---- DATASET RECORDS

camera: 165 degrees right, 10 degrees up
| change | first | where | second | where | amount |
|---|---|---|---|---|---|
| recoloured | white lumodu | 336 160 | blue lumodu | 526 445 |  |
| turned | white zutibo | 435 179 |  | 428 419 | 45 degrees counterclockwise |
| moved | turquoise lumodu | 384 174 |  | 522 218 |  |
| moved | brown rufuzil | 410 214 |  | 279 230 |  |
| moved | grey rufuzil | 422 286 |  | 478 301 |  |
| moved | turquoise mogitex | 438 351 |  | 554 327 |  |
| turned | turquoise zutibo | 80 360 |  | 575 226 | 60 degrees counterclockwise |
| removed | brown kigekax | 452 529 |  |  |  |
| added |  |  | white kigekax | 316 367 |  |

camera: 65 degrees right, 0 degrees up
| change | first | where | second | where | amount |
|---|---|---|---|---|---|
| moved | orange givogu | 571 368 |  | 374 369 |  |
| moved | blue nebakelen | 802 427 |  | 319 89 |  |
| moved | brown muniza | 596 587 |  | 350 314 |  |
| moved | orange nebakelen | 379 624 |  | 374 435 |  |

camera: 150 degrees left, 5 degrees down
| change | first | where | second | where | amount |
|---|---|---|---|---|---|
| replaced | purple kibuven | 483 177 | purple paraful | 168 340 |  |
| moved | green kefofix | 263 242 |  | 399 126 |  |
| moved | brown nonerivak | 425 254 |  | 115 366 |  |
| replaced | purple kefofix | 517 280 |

--------

(THE PROBLEM)
Please tally the lines of the data in which the string "counterclockwise" appears and write only the total.

(TASK ANSWER)
2